_Instructions for the task_
Look below for the line containing "building: [334,220,388,271] ->"; from there through the line containing "building: [295,264,325,298] -> none", both lines included, please set down each line exactly and nothing else.

===== Supplied material

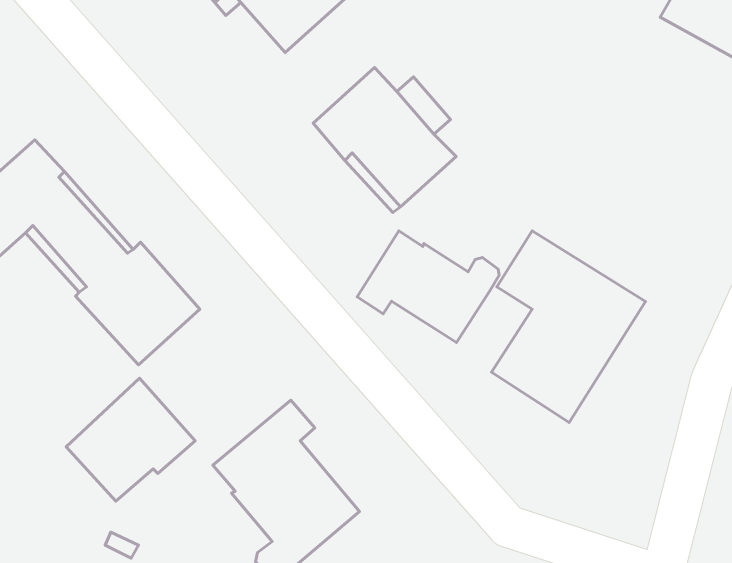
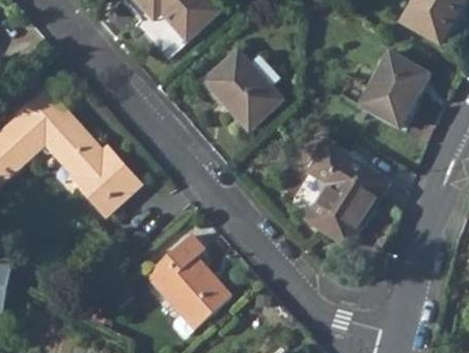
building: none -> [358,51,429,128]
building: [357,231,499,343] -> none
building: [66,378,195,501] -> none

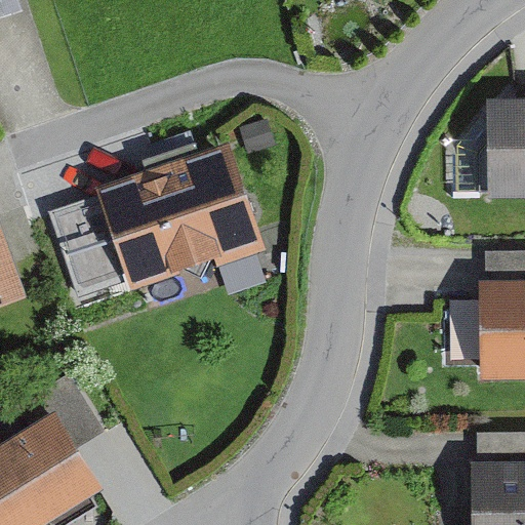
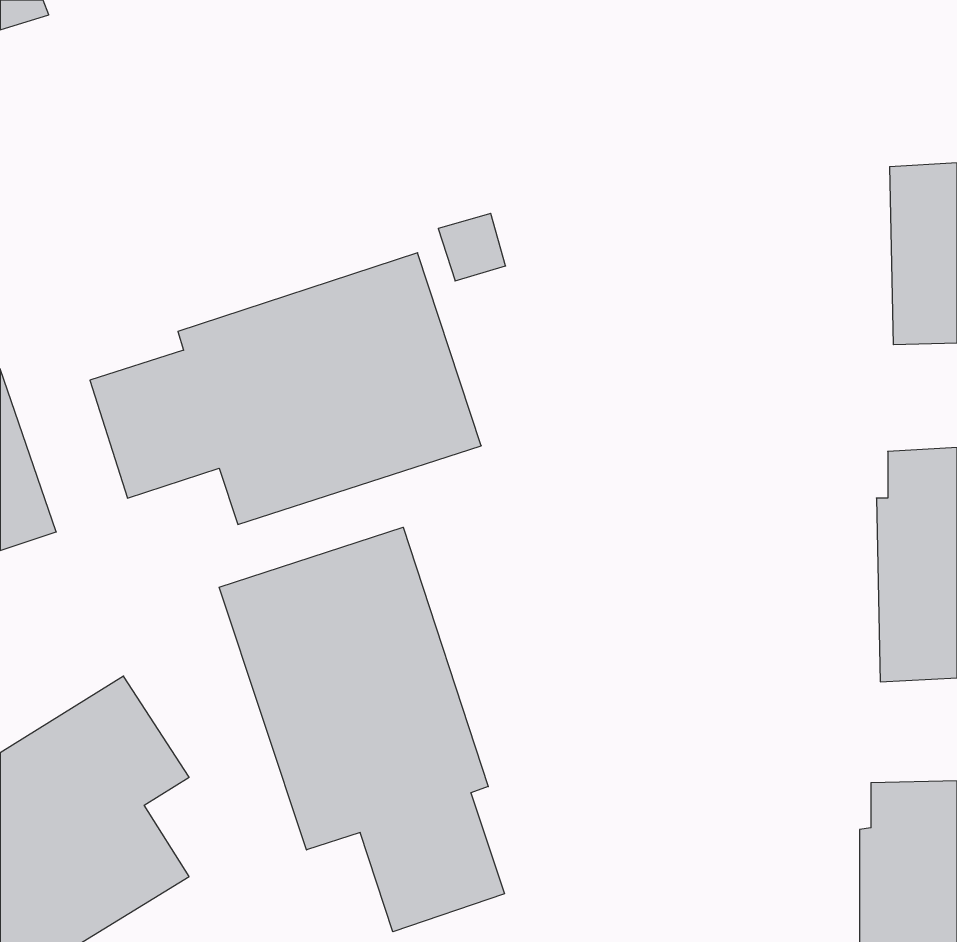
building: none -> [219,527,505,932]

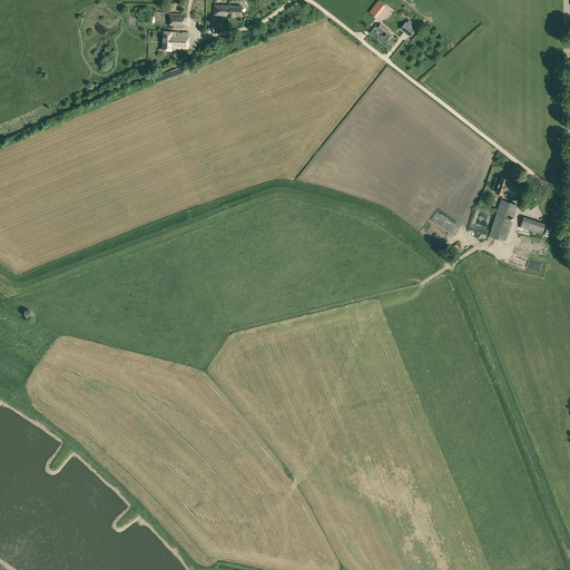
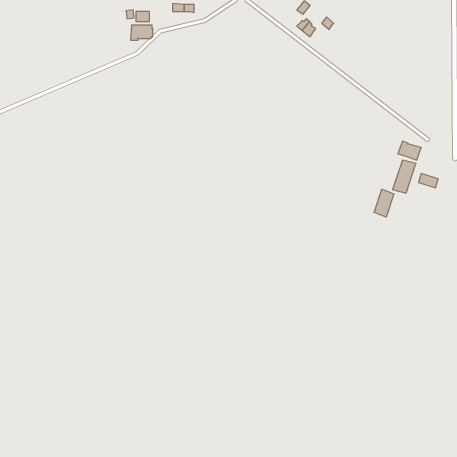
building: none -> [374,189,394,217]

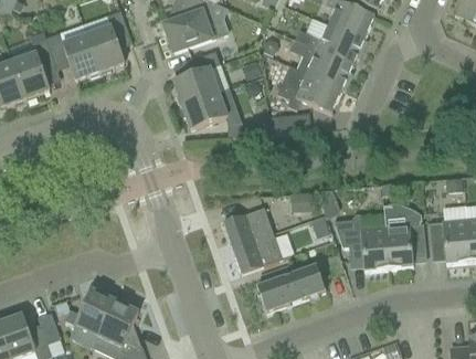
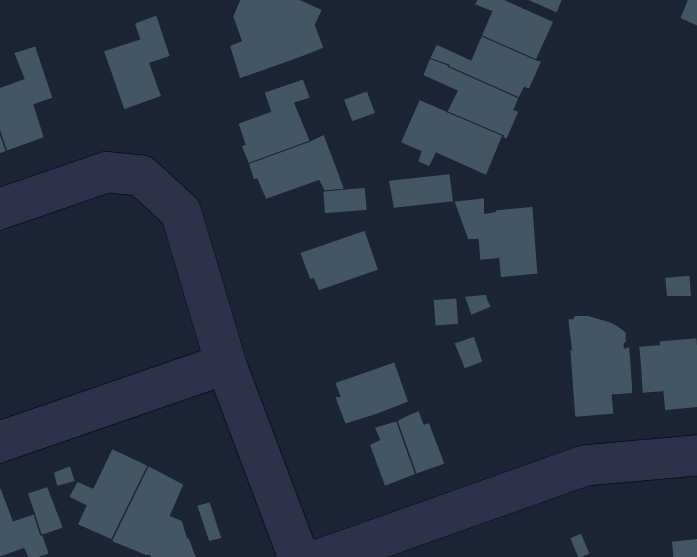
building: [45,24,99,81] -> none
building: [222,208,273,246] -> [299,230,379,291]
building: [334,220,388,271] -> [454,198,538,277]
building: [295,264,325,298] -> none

==========
===== Supplied material

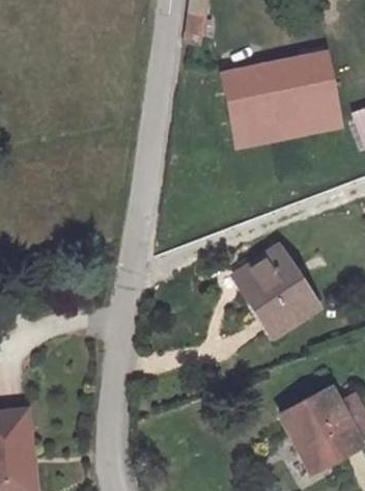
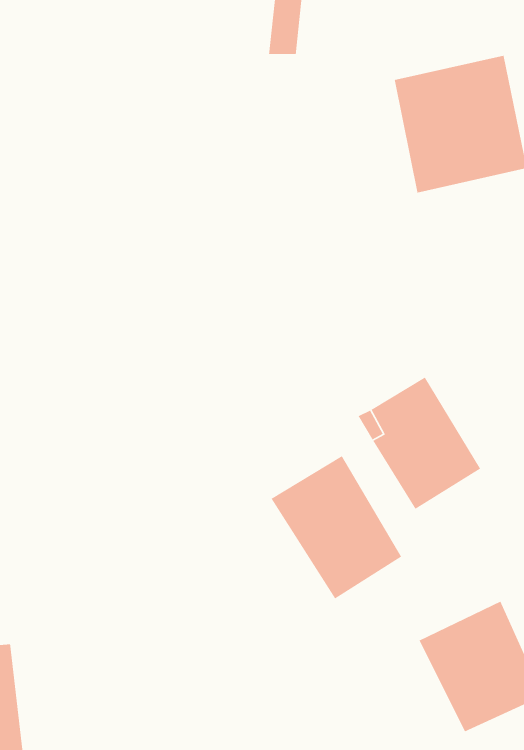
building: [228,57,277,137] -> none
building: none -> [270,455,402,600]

==========

_Problem solution_
building: [334,220,388,271] -> [454,198,538,277]
building: [295,264,325,298] -> none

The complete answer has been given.